Data supplied:
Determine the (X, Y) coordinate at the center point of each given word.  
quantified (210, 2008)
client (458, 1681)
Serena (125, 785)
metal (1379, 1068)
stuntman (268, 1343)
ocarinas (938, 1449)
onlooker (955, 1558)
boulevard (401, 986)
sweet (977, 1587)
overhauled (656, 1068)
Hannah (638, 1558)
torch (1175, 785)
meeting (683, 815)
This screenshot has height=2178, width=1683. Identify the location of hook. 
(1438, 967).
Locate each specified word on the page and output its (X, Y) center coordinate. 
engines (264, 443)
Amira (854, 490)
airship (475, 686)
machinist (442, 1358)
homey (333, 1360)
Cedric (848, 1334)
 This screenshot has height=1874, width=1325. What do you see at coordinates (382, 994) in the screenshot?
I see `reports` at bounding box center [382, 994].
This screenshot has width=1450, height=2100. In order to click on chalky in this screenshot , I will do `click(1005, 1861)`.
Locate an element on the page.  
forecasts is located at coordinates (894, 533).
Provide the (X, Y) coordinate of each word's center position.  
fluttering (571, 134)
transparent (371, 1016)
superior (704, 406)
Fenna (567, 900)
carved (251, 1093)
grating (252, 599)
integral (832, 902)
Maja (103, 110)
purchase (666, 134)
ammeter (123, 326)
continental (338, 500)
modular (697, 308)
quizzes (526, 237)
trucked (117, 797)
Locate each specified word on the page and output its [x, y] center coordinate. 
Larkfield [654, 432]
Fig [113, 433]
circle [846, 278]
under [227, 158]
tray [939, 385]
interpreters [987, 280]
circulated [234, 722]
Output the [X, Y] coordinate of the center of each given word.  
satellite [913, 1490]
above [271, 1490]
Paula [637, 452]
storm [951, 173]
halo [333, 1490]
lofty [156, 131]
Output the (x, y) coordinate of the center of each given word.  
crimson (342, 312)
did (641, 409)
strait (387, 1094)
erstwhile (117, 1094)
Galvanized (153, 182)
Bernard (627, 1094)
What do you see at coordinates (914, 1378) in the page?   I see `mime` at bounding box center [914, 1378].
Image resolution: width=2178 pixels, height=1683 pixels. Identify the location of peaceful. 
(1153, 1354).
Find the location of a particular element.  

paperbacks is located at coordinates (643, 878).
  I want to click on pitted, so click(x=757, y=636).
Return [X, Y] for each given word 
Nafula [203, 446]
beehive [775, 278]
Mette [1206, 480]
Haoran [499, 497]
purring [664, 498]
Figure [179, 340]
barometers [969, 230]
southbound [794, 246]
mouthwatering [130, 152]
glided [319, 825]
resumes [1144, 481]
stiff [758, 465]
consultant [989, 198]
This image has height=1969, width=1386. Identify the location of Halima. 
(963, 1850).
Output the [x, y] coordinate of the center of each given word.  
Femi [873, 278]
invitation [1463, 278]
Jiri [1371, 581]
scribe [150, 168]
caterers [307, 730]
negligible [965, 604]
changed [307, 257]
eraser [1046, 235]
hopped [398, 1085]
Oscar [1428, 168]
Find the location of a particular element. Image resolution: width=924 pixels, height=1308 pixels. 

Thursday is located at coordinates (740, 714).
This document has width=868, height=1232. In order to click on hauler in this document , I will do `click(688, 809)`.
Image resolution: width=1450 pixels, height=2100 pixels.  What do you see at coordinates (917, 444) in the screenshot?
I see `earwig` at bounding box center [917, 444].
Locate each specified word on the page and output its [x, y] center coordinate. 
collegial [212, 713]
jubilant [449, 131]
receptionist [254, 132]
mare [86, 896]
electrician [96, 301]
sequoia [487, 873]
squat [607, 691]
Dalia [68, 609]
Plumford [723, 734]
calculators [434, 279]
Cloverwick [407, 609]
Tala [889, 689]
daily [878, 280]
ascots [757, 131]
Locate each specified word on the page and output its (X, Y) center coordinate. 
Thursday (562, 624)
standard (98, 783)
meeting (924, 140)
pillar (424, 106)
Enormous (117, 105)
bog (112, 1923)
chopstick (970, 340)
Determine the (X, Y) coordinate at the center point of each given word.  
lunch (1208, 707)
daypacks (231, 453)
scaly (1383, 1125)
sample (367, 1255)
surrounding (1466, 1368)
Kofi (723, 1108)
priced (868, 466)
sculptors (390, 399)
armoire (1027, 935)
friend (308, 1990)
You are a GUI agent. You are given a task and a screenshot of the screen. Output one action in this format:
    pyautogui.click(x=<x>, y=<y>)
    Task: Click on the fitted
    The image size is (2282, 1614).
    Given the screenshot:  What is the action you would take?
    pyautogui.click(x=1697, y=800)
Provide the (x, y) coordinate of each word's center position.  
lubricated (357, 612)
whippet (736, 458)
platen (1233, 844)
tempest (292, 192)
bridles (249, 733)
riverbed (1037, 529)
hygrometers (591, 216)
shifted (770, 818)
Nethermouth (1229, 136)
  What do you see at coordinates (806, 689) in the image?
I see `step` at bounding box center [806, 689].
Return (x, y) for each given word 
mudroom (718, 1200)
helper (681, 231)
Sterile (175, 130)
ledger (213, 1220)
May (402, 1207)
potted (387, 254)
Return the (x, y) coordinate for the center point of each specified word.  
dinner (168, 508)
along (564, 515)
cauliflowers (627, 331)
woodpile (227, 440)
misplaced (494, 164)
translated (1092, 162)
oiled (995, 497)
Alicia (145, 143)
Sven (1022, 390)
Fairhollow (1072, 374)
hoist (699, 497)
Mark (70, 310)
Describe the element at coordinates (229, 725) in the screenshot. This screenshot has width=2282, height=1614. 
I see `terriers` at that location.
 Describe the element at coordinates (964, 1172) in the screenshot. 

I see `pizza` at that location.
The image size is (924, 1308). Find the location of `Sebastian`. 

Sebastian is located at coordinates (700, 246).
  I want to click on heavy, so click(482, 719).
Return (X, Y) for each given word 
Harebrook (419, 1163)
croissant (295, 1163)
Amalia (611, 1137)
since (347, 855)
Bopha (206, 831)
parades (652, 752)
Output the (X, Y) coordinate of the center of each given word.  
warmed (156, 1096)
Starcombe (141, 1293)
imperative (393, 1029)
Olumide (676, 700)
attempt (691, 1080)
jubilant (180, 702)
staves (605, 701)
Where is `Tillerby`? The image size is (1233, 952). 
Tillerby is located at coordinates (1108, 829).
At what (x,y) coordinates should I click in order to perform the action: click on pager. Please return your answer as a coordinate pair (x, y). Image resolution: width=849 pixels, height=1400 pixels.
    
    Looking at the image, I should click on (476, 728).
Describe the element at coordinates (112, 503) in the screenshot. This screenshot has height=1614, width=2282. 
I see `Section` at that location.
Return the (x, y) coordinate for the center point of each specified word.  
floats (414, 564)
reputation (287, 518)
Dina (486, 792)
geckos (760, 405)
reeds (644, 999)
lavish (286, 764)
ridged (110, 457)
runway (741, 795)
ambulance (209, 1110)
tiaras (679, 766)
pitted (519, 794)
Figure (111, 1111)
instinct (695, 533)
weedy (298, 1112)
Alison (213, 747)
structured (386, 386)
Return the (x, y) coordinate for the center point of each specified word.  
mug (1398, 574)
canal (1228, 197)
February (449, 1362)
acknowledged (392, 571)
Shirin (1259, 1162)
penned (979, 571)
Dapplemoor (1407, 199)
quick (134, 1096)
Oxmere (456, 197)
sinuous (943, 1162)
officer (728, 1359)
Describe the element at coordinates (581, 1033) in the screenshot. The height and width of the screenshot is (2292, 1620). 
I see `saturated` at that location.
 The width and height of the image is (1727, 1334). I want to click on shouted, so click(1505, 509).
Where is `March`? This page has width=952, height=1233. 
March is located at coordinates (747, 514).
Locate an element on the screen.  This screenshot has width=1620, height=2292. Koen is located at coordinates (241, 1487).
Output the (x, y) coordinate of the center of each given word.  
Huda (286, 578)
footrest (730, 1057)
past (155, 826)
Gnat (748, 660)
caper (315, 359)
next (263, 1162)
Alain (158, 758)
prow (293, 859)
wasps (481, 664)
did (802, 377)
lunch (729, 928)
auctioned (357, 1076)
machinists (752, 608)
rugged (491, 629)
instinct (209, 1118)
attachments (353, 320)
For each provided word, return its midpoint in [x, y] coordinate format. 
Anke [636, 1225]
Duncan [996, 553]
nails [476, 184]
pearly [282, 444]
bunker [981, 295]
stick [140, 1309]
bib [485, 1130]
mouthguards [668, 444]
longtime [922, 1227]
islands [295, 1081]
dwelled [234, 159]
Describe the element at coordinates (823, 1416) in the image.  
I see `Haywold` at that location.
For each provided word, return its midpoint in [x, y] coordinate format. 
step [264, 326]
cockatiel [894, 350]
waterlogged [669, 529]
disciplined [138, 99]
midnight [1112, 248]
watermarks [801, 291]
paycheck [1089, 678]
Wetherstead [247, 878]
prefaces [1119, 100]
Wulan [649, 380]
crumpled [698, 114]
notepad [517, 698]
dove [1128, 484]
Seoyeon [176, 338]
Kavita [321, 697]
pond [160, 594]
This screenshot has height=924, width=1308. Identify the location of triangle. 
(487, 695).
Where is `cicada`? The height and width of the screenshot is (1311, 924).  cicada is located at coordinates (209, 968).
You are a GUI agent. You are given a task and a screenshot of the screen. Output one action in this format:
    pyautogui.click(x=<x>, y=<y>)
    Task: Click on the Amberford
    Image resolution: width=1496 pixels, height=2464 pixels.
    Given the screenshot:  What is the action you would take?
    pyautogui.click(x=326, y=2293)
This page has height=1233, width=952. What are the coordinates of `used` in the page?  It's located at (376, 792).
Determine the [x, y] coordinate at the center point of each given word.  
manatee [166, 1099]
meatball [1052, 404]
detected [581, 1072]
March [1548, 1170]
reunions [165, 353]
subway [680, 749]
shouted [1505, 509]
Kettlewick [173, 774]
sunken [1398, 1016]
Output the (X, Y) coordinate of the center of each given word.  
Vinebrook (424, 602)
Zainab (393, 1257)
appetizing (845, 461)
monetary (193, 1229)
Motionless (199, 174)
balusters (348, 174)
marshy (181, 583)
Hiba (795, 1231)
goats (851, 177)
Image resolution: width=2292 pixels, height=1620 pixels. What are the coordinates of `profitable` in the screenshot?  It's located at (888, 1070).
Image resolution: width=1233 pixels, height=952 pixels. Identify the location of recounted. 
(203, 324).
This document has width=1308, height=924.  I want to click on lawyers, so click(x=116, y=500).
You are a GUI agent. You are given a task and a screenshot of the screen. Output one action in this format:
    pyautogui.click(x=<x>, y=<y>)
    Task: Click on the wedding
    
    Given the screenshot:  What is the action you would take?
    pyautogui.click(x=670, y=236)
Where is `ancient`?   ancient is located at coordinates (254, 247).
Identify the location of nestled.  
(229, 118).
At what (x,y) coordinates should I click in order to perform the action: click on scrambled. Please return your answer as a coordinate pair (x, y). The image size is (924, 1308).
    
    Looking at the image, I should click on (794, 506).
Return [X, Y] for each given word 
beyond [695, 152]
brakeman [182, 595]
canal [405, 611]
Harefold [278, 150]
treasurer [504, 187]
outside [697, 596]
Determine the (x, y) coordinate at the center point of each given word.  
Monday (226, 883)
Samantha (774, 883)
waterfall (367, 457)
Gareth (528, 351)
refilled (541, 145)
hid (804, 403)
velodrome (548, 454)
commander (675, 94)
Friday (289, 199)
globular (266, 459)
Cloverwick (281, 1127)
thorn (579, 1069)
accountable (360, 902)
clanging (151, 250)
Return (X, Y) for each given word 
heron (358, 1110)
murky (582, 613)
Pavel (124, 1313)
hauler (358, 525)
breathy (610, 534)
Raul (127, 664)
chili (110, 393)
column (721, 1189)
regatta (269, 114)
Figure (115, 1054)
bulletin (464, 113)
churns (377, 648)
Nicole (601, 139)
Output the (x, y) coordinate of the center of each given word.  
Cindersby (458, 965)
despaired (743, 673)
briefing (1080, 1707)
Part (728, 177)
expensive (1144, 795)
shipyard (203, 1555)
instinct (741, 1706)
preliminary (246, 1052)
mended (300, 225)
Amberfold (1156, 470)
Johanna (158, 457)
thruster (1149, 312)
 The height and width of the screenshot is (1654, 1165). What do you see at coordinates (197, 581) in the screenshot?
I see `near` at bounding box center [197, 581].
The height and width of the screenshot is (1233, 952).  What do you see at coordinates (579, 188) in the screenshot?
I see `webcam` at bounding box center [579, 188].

Exercise brief:
Select every line of the material that contains the word "should", and treat uppercase and lowercase as different.

Problem solution:
At what (x,y) coordinates should I click in order to perform the action: click on pager. Please return your answer as a coordinate pair (x, y). Image resolution: width=849 pixels, height=1400 pixels.
    Looking at the image, I should click on (476, 728).
At what (x,y) coordinates should I click in order to perform the action: click on scrambled. Please return your answer as a coordinate pair (x, y). The image size is (924, 1308).
    Looking at the image, I should click on (794, 506).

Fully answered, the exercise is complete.